---------- Data for this exercise ----------
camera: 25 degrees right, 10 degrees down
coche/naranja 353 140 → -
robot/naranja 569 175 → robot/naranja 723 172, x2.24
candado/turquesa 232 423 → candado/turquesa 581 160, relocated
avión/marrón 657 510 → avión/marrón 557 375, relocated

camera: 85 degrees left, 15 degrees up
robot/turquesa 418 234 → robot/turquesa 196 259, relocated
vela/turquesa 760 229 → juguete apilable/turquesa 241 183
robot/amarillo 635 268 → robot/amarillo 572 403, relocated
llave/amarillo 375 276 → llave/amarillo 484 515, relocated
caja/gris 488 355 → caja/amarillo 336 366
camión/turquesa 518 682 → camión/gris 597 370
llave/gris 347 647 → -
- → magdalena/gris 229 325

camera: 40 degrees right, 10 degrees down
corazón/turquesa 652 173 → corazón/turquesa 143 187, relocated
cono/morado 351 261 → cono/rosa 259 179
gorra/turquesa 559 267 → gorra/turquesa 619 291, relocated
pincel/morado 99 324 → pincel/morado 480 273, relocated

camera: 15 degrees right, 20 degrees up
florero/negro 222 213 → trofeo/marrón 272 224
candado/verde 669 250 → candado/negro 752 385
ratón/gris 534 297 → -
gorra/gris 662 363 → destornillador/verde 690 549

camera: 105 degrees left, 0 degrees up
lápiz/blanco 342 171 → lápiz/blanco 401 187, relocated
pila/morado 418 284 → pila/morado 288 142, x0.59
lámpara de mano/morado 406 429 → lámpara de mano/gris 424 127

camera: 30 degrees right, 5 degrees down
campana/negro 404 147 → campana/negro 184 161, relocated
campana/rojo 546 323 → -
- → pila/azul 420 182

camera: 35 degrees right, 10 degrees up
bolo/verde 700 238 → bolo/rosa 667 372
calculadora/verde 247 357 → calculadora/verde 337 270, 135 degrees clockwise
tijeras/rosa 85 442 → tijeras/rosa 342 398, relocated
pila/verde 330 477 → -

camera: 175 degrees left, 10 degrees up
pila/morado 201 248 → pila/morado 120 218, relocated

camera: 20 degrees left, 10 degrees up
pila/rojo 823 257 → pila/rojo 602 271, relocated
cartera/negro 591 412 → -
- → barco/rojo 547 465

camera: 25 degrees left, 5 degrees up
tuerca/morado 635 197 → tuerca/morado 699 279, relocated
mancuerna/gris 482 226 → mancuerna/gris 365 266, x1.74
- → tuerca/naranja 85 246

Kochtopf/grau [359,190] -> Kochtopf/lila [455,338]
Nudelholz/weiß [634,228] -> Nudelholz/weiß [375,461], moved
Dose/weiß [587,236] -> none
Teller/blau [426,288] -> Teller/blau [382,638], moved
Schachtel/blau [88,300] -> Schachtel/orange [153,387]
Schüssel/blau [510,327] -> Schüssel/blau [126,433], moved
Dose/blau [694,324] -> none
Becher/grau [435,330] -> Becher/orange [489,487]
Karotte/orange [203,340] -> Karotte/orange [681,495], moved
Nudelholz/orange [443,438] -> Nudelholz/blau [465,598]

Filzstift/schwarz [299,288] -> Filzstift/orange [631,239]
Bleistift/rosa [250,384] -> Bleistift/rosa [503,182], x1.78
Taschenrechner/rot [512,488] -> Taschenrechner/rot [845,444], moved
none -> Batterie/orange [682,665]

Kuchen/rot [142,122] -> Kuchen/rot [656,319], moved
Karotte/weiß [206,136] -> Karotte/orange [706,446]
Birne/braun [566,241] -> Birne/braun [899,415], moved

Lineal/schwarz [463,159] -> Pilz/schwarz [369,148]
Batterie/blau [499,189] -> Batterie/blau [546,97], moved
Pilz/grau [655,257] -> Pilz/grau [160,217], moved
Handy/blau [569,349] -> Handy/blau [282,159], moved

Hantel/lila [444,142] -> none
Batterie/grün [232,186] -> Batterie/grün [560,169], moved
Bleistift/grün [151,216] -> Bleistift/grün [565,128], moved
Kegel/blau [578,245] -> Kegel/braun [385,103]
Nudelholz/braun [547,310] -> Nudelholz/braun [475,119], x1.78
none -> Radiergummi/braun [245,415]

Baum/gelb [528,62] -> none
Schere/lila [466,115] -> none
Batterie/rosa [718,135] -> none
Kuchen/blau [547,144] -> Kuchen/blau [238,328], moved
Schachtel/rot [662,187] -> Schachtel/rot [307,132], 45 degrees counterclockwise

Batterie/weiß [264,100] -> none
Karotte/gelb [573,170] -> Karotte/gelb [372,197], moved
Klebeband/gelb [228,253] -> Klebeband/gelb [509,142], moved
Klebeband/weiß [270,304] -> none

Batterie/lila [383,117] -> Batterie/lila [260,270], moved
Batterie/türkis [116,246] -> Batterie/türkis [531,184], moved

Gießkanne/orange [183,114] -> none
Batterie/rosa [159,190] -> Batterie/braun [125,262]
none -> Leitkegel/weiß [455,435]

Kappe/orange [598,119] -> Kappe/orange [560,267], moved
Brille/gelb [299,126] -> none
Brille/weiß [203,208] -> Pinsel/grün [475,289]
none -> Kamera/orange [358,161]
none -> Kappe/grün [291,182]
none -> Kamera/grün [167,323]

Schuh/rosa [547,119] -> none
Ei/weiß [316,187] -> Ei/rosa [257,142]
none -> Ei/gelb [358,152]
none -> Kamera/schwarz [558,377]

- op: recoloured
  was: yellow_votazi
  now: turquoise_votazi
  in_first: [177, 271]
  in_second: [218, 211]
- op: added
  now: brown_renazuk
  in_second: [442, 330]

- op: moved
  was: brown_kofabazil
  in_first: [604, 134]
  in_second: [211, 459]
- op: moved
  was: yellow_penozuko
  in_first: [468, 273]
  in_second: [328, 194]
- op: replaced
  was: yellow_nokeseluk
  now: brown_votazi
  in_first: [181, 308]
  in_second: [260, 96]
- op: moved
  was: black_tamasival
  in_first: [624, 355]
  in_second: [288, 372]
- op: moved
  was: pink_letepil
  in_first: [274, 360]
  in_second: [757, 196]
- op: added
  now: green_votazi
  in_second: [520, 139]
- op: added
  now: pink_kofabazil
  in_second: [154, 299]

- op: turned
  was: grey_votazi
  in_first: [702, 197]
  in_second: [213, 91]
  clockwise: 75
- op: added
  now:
----------
Exactly as they appear above, give the entries again.

camera: 25 degrees right, 10 degrees down
coche/naranja 353 140 → -
robot/naranja 569 175 → robot/naranja 723 172, x2.24
candado/turquesa 232 423 → candado/turquesa 581 160, relocated
avión/marrón 657 510 → avión/marrón 557 375, relocated

camera: 85 degrees left, 15 degrees up
robot/turquesa 418 234 → robot/turquesa 196 259, relocated
vela/turquesa 760 229 → juguete apilable/turquesa 241 183
robot/amarillo 635 268 → robot/amarillo 572 403, relocated
llave/amarillo 375 276 → llave/amarillo 484 515, relocated
caja/gris 488 355 → caja/amarillo 336 366
camión/turquesa 518 682 → camión/gris 597 370
llave/gris 347 647 → -
- → magdalena/gris 229 325

camera: 40 degrees right, 10 degrees down
corazón/turquesa 652 173 → corazón/turquesa 143 187, relocated
cono/morado 351 261 → cono/rosa 259 179
gorra/turquesa 559 267 → gorra/turquesa 619 291, relocated
pincel/morado 99 324 → pincel/morado 480 273, relocated

camera: 15 degrees right, 20 degrees up
florero/negro 222 213 → trofeo/marrón 272 224
candado/verde 669 250 → candado/negro 752 385
ratón/gris 534 297 → -
gorra/gris 662 363 → destornillador/verde 690 549

camera: 105 degrees left, 0 degrees up
lápiz/blanco 342 171 → lápiz/blanco 401 187, relocated
pila/morado 418 284 → pila/morado 288 142, x0.59
lámpara de mano/morado 406 429 → lámpara de mano/gris 424 127

camera: 30 degrees right, 5 degrees down
campana/negro 404 147 → campana/negro 184 161, relocated
campana/rojo 546 323 → -
- → pila/azul 420 182

camera: 35 degrees right, 10 degrees up
bolo/verde 700 238 → bolo/rosa 667 372
calculadora/verde 247 357 → calculadora/verde 337 270, 135 degrees clockwise
tijeras/rosa 85 442 → tijeras/rosa 342 398, relocated
pila/verde 330 477 → -

camera: 175 degrees left, 10 degrees up
pila/morado 201 248 → pila/morado 120 218, relocated

camera: 20 degrees left, 10 degrees up
pila/rojo 823 257 → pila/rojo 602 271, relocated
cartera/negro 591 412 → -
- → barco/rojo 547 465

camera: 25 degrees left, 5 degrees up
tuerca/morado 635 197 → tuerca/morado 699 279, relocated
mancuerna/gris 482 226 → mancuerna/gris 365 266, x1.74
- → tuerca/naranja 85 246

Kochtopf/grau [359,190] -> Kochtopf/lila [455,338]
Nudelholz/weiß [634,228] -> Nudelholz/weiß [375,461], moved
Dose/weiß [587,236] -> none
Teller/blau [426,288] -> Teller/blau [382,638], moved
Schachtel/blau [88,300] -> Schachtel/orange [153,387]
Schüssel/blau [510,327] -> Schüssel/blau [126,433], moved
Dose/blau [694,324] -> none
Becher/grau [435,330] -> Becher/orange [489,487]
Karotte/orange [203,340] -> Karotte/orange [681,495], moved
Nudelholz/orange [443,438] -> Nudelholz/blau [465,598]

Filzstift/schwarz [299,288] -> Filzstift/orange [631,239]
Bleistift/rosa [250,384] -> Bleistift/rosa [503,182], x1.78
Taschenrechner/rot [512,488] -> Taschenrechner/rot [845,444], moved
none -> Batterie/orange [682,665]

Kuchen/rot [142,122] -> Kuchen/rot [656,319], moved
Karotte/weiß [206,136] -> Karotte/orange [706,446]
Birne/braun [566,241] -> Birne/braun [899,415], moved

Lineal/schwarz [463,159] -> Pilz/schwarz [369,148]
Batterie/blau [499,189] -> Batterie/blau [546,97], moved
Pilz/grau [655,257] -> Pilz/grau [160,217], moved
Handy/blau [569,349] -> Handy/blau [282,159], moved

Hantel/lila [444,142] -> none
Batterie/grün [232,186] -> Batterie/grün [560,169], moved
Bleistift/grün [151,216] -> Bleistift/grün [565,128], moved
Kegel/blau [578,245] -> Kegel/braun [385,103]
Nudelholz/braun [547,310] -> Nudelholz/braun [475,119], x1.78
none -> Radiergummi/braun [245,415]

Baum/gelb [528,62] -> none
Schere/lila [466,115] -> none
Batterie/rosa [718,135] -> none
Kuchen/blau [547,144] -> Kuchen/blau [238,328], moved
Schachtel/rot [662,187] -> Schachtel/rot [307,132], 45 degrees counterclockwise

Batterie/weiß [264,100] -> none
Karotte/gelb [573,170] -> Karotte/gelb [372,197], moved
Klebeband/gelb [228,253] -> Klebeband/gelb [509,142], moved
Klebeband/weiß [270,304] -> none

Batterie/lila [383,117] -> Batterie/lila [260,270], moved
Batterie/türkis [116,246] -> Batterie/türkis [531,184], moved

Gießkanne/orange [183,114] -> none
Batterie/rosa [159,190] -> Batterie/braun [125,262]
none -> Leitkegel/weiß [455,435]

Kappe/orange [598,119] -> Kappe/orange [560,267], moved
Brille/gelb [299,126] -> none
Brille/weiß [203,208] -> Pinsel/grün [475,289]
none -> Kamera/orange [358,161]
none -> Kappe/grün [291,182]
none -> Kamera/grün [167,323]

Schuh/rosa [547,119] -> none
Ei/weiß [316,187] -> Ei/rosa [257,142]
none -> Ei/gelb [358,152]
none -> Kamera/schwarz [558,377]

- op: recoloured
  was: yellow_votazi
  now: turquoise_votazi
  in_first: [177, 271]
  in_second: [218, 211]
- op: added
  now: brown_renazuk
  in_second: [442, 330]

- op: moved
  was: brown_kofabazil
  in_first: [604, 134]
  in_second: [211, 459]
- op: moved
  was: yellow_penozuko
  in_first: [468, 273]
  in_second: [328, 194]
- op: replaced
  was: yellow_nokeseluk
  now: brown_votazi
  in_first: [181, 308]
  in_second: [260, 96]
- op: moved
  was: black_tamasival
  in_first: [624, 355]
  in_second: [288, 372]
- op: moved
  was: pink_letepil
  in_first: [274, 360]
  in_second: [757, 196]
- op: added
  now: green_votazi
  in_second: [520, 139]
- op: added
  now: pink_kofabazil
  in_second: [154, 299]

- op: turned
  was: grey_votazi
  in_first: [702, 197]
  in_second: [213, 91]
  clockwise: 75
- op: added
  now:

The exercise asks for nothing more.